Problem statement |
Needed from the entries below: every line that holds the word "PULSE".

Excerpted data |
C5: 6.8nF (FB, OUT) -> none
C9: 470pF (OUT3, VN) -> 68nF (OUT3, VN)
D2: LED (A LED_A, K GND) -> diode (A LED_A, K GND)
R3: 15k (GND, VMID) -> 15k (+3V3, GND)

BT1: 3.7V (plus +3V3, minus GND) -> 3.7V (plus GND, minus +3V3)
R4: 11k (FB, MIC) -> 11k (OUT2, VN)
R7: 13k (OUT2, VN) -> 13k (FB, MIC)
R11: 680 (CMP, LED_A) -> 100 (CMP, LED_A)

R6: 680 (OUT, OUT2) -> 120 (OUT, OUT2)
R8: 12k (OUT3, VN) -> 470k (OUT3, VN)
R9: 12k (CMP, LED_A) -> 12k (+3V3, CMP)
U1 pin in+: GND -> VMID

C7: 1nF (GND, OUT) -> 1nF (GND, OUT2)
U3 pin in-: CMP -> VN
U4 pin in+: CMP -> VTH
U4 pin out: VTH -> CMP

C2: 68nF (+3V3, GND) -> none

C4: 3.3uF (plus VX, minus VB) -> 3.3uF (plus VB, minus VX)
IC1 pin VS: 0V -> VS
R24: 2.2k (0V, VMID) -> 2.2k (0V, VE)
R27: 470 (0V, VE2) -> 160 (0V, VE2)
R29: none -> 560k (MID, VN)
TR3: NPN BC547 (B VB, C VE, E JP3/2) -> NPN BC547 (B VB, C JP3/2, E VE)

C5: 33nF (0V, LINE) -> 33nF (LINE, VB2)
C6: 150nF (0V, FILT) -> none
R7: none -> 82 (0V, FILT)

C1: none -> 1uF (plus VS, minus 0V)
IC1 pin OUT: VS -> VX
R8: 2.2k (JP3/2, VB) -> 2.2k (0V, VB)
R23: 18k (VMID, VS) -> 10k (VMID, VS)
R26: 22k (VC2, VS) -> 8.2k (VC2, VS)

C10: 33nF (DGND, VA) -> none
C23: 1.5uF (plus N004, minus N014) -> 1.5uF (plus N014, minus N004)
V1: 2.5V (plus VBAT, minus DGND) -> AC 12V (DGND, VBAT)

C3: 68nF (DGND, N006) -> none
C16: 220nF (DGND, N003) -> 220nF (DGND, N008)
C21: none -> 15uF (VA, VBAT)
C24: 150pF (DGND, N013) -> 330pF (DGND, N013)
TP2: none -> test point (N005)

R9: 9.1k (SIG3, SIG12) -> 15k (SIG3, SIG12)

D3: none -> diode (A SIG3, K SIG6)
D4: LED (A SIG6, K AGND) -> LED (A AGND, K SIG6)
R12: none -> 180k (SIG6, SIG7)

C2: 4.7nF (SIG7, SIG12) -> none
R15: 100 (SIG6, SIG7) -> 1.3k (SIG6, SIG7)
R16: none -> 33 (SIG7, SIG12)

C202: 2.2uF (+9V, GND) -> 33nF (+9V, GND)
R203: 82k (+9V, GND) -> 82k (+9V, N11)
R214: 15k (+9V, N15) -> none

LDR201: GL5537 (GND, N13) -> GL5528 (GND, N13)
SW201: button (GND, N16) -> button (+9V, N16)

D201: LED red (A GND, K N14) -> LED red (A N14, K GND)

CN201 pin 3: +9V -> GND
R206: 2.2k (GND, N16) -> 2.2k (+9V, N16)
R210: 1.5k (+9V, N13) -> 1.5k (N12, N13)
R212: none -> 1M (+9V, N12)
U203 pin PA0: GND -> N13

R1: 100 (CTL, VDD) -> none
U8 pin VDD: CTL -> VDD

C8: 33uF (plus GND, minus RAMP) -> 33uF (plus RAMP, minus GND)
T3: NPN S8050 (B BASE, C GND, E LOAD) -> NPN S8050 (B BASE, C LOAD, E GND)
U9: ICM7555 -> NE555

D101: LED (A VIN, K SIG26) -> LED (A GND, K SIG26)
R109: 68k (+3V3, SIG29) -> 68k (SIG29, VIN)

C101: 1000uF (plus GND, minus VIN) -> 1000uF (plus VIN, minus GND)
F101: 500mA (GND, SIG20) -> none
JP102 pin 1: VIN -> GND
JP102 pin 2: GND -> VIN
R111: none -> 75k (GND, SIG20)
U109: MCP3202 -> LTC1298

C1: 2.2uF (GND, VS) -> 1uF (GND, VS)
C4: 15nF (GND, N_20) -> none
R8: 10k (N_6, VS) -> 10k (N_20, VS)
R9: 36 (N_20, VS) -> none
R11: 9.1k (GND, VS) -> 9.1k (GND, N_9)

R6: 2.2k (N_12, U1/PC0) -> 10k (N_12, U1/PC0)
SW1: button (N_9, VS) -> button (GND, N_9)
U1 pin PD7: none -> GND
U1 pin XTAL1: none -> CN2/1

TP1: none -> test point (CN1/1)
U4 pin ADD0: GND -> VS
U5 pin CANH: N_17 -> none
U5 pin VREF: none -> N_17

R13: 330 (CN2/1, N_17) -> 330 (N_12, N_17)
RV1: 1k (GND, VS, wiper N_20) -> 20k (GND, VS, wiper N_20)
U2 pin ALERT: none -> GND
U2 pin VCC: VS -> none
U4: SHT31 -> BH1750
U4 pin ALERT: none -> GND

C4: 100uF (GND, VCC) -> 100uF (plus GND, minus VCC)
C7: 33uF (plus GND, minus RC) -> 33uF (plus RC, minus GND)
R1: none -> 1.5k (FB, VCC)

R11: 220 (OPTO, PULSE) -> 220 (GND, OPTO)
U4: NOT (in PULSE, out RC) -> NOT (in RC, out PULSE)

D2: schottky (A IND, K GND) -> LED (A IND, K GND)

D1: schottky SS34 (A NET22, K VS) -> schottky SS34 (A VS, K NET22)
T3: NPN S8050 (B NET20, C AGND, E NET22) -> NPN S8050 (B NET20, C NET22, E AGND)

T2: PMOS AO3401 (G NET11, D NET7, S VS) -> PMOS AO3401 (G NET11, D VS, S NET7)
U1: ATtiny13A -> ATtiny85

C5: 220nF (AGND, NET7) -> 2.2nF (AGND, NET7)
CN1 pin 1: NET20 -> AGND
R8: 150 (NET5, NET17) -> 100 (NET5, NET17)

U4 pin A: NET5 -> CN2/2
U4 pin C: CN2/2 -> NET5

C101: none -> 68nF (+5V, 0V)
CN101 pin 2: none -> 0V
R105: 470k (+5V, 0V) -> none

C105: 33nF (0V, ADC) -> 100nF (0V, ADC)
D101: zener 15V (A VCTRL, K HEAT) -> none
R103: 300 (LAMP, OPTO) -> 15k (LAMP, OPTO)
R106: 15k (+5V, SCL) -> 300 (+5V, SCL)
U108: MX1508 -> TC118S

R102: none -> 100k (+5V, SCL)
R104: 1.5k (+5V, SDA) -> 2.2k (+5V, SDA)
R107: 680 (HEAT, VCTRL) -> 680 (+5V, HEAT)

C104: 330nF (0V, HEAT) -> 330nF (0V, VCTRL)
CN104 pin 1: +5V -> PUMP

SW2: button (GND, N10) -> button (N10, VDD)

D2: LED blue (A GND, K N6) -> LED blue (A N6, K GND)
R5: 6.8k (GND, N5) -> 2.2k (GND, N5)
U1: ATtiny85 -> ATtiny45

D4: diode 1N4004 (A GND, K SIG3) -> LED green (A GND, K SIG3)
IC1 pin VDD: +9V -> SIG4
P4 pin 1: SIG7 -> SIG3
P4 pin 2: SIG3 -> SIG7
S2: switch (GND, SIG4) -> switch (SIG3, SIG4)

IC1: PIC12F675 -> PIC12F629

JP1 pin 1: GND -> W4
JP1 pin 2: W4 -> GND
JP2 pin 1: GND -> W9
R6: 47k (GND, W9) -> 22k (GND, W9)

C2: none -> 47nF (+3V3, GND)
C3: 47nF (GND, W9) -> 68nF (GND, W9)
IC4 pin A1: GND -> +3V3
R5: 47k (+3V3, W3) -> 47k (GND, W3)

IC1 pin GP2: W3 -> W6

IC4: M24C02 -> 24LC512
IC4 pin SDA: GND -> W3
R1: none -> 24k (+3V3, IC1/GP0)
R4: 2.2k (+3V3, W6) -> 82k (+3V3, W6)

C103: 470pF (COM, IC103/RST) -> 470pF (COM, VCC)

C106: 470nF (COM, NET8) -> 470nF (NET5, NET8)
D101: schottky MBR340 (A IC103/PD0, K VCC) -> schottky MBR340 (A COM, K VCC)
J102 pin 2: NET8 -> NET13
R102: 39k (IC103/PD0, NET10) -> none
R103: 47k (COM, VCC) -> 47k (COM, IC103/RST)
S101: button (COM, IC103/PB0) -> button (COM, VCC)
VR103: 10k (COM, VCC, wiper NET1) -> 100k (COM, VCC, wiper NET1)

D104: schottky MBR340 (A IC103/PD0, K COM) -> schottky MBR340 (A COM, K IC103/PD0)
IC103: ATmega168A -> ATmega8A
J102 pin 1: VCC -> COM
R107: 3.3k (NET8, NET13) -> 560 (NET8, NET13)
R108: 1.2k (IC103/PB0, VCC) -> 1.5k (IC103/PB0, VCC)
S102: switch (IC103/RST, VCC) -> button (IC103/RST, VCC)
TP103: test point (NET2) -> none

Output for this task |
R11: 220 (OPTO, PULSE) -> 220 (GND, OPTO)
U4: NOT (in PULSE, out RC) -> NOT (in RC, out PULSE)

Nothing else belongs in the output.